**Data provided**
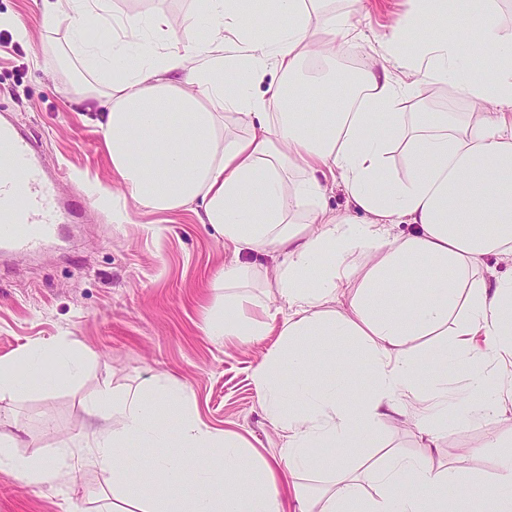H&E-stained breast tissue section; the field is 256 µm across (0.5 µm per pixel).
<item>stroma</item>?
Masks as SVG:
<instances>
[{
  "label": "stroma",
  "instance_id": "obj_1",
  "mask_svg": "<svg viewBox=\"0 0 512 512\" xmlns=\"http://www.w3.org/2000/svg\"><path fill=\"white\" fill-rule=\"evenodd\" d=\"M116 16L162 12L180 23L189 0H110ZM350 14V38L338 58L385 64L382 35L406 10L405 0H336ZM0 22L25 30L17 45L0 47V110L37 131L50 166L60 168L63 194L79 212L68 245L38 258L0 257V359L28 345L66 336L93 362L77 385L35 386L24 398L0 396V436L17 440L22 456L56 455L61 442L91 424L83 403L102 384L142 391L156 376L187 385L200 419L245 437L266 460L278 457L283 431L267 418L252 379L279 342L281 316L266 317L264 336L213 343L205 320L220 304L211 284L232 257L231 246L190 209L154 213L128 204V220L112 221L111 201L93 189L121 194L96 126L74 99L84 81L67 55V24L45 27L34 0H0ZM512 440V420L490 417L461 426L448 415V435L434 450L467 484L459 512H474L480 476L492 475ZM64 486H35L0 468V512H86Z\"/></svg>",
  "mask_w": 512,
  "mask_h": 512
}]
</instances>
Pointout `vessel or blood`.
I'll return each instance as SVG.
<instances>
[{
  "mask_svg": "<svg viewBox=\"0 0 512 512\" xmlns=\"http://www.w3.org/2000/svg\"><path fill=\"white\" fill-rule=\"evenodd\" d=\"M62 173L42 160L39 138L0 117V255H35L62 240L76 213Z\"/></svg>",
  "mask_w": 512,
  "mask_h": 512,
  "instance_id": "b4317fda",
  "label": "vessel or blood"
}]
</instances>
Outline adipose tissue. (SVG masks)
I'll return each instance as SVG.
<instances>
[{
    "mask_svg": "<svg viewBox=\"0 0 512 512\" xmlns=\"http://www.w3.org/2000/svg\"><path fill=\"white\" fill-rule=\"evenodd\" d=\"M325 2L265 0L250 13L244 0H192L181 26L158 12L121 20L108 47L77 29L69 42L91 74L78 101L94 112L125 189L112 199L115 222H126L131 202L158 213L194 207L234 253L281 255L271 271L225 265L213 285L224 307L204 331L218 341L263 335L244 289L269 286L286 303L279 343L253 374L267 417L286 434L282 454L265 460L208 426L189 389L160 376L145 396L119 400L100 387L84 406L96 424L69 464L17 455L14 440L0 438V466L92 503L98 496L79 476L107 473L112 512H286L279 478L312 469L329 483L317 496L296 491L295 512H455L447 489L460 480L430 456L449 408L469 424L512 412V372L502 367L512 357V278L480 273L488 256L512 258V28L498 0H407L381 43L398 61L424 34L408 78L365 65L352 94L315 112L285 81L305 72L310 93L327 85L352 24ZM44 3L49 26L112 19L106 0ZM451 22L469 38H448ZM182 27L196 40H183ZM229 34L230 57L196 63ZM419 77L451 85L468 111H407ZM332 184L361 221L327 209ZM401 224L411 232L396 235ZM463 357L475 392L452 402L448 377ZM84 359L64 336L29 346L0 360V396L27 394L31 377L73 383ZM399 417L415 425L424 454L393 453L359 474L345 466L347 449L373 447L379 426ZM483 486L477 512H512L511 456Z\"/></svg>",
    "mask_w": 512,
    "mask_h": 512,
    "instance_id": "obj_1",
    "label": "adipose tissue"
}]
</instances>
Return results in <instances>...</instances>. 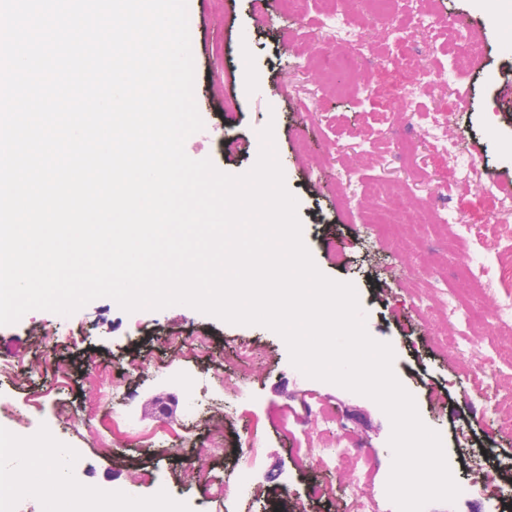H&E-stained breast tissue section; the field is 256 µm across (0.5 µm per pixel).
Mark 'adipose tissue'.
I'll return each instance as SVG.
<instances>
[{"mask_svg":"<svg viewBox=\"0 0 512 512\" xmlns=\"http://www.w3.org/2000/svg\"><path fill=\"white\" fill-rule=\"evenodd\" d=\"M0 450L27 460L24 468L0 470V508L6 507L17 489L28 488L46 500L50 512H77L78 503L69 491L68 476L52 460L45 445L0 433Z\"/></svg>","mask_w":512,"mask_h":512,"instance_id":"adipose-tissue-1","label":"adipose tissue"}]
</instances>
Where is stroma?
Segmentation results:
<instances>
[{"mask_svg":"<svg viewBox=\"0 0 512 512\" xmlns=\"http://www.w3.org/2000/svg\"><path fill=\"white\" fill-rule=\"evenodd\" d=\"M335 6L306 0L294 14L286 0H188L195 102L209 122L187 138L185 152L239 175L252 166L260 131L273 125L305 245L324 275L356 288L369 335L392 345L394 373L422 421L440 433L456 481H476L479 467L500 470L495 497L461 495L431 503V512H495V500L496 512H512V432L474 419L462 399L465 362L435 341L432 315L417 309L435 302L443 280L472 294L462 253L478 250L475 232L494 216L474 187L456 182L448 158L428 147L427 121L404 108L409 72L373 56L361 67L366 91L337 85L333 66L342 50L326 47L319 33L334 22ZM434 7L485 49L460 68L447 36L437 38L435 60L464 97L448 133L487 180L512 186V25L488 15L482 0H434ZM441 198L461 209L473 233L454 240L432 225L410 224L393 241L369 224L381 207L421 209ZM459 334L488 347L503 383L512 382V326L489 322ZM246 345L255 350L247 363L237 356ZM1 356L16 373L0 377V432L81 449L80 484L117 501L175 500L191 512H342L354 496L349 473L297 453L308 410L318 404L333 413L337 432L359 443L366 490L382 491L390 474L391 423L380 407L299 373L284 340L263 326L228 324L180 305L128 313L102 297L69 316L35 310L0 325ZM186 379L198 403L193 417ZM116 414L144 438L112 434L107 424ZM219 427L226 454L216 458L209 440ZM255 433L262 452L253 480L276 490L274 499L213 500L205 485L185 478L187 460L205 476L231 477ZM147 466L157 469L155 482L142 480ZM320 482L334 485L335 500L309 497Z\"/></svg>","mask_w":512,"mask_h":512,"instance_id":"obj_1","label":"stroma"}]
</instances>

**Aim**
In the entries above, identify each line that includes the string "blood", then copy it.

**Result of the task**
Pointout `vessel or blood`.
  "label": "vessel or blood"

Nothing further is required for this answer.